### Record estratti:
»»

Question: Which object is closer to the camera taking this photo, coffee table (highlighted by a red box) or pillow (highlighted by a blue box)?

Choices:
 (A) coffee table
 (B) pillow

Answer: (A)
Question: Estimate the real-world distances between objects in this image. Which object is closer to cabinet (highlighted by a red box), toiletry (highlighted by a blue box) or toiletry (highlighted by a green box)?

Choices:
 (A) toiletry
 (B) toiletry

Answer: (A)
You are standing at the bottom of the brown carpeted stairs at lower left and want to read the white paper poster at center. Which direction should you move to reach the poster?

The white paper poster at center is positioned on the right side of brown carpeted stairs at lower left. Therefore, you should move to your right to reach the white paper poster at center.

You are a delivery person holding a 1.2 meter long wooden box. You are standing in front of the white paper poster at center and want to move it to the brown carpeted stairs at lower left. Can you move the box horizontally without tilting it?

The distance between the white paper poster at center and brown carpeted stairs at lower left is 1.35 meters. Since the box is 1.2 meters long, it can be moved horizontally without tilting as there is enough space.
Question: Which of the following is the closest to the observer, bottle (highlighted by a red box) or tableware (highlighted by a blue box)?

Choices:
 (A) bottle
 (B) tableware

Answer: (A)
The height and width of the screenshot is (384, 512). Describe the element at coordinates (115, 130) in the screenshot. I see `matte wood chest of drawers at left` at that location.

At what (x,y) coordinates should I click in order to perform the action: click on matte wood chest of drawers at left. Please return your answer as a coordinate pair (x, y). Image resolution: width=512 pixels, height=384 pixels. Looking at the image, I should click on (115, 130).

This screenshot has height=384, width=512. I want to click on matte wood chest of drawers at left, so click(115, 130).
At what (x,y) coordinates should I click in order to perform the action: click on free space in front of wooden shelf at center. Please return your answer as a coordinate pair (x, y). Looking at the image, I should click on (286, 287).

««

### Il tuo obiettivo:
Seleziona e ricopia ogni riga dei record in cui compare la parola "drawers".

### Risposta:
The height and width of the screenshot is (384, 512). Describe the element at coordinates (115, 130) in the screenshot. I see `matte wood chest of drawers at left` at that location.
At what (x,y) coordinates should I click in order to perform the action: click on matte wood chest of drawers at left. Please return your answer as a coordinate pair (x, y). Image resolution: width=512 pixels, height=384 pixels. Looking at the image, I should click on (115, 130).
This screenshot has height=384, width=512. I want to click on matte wood chest of drawers at left, so click(115, 130).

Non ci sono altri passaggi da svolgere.